## Work to be completed
Return the data below exactly, but only from the line containing "camera: 105 degrees right, 5 degrees down" through the line containing "(524, 162) = (496, 632): none -> pink wallet", with both of those lines included.

## The records

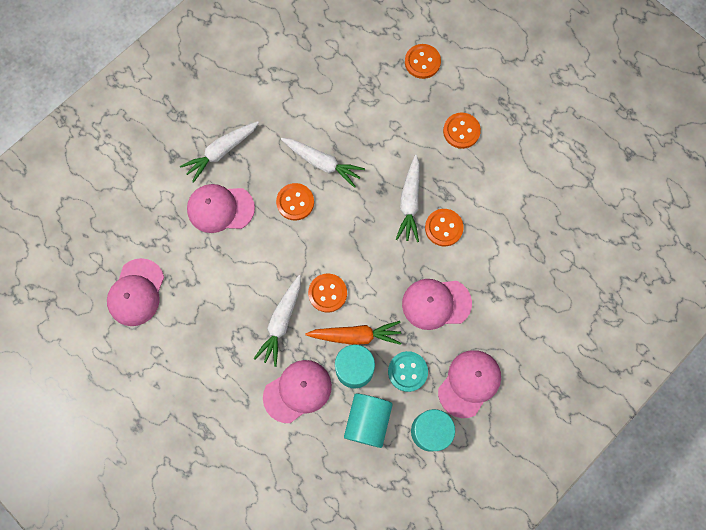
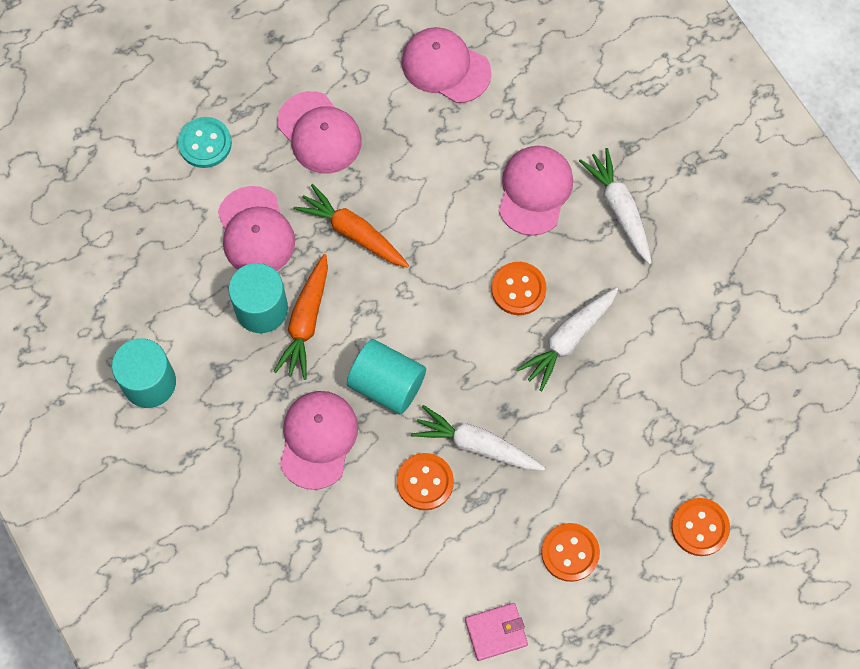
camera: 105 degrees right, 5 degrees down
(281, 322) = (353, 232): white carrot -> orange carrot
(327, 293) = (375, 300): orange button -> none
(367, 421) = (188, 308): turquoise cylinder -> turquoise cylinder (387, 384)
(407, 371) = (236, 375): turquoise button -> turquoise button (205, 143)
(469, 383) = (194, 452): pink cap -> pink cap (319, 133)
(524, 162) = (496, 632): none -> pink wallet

==

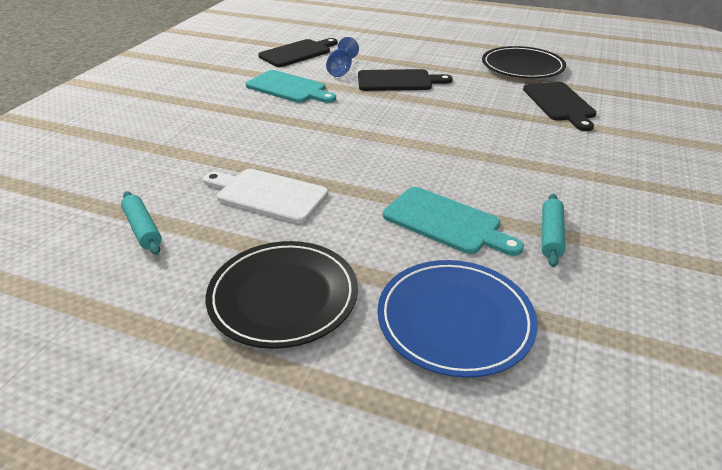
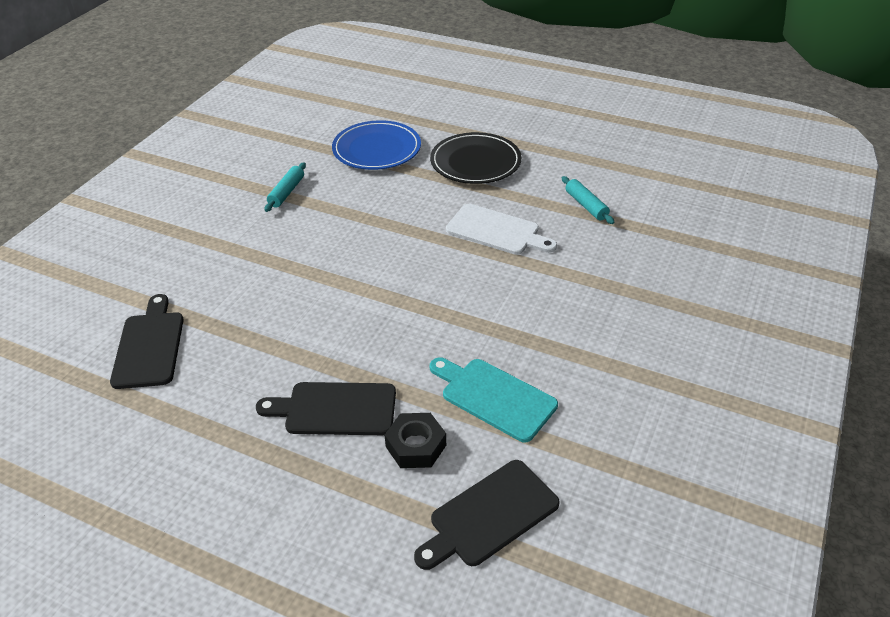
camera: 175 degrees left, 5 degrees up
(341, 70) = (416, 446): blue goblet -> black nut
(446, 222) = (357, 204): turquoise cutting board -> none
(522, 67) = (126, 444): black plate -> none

## Task solution
camera: 105 degrees right, 5 degrees down
(281, 322) = (353, 232): white carrot -> orange carrot
(327, 293) = (375, 300): orange button -> none
(367, 421) = (188, 308): turquoise cylinder -> turquoise cylinder (387, 384)
(407, 371) = (236, 375): turquoise button -> turquoise button (205, 143)
(469, 383) = (194, 452): pink cap -> pink cap (319, 133)
(524, 162) = (496, 632): none -> pink wallet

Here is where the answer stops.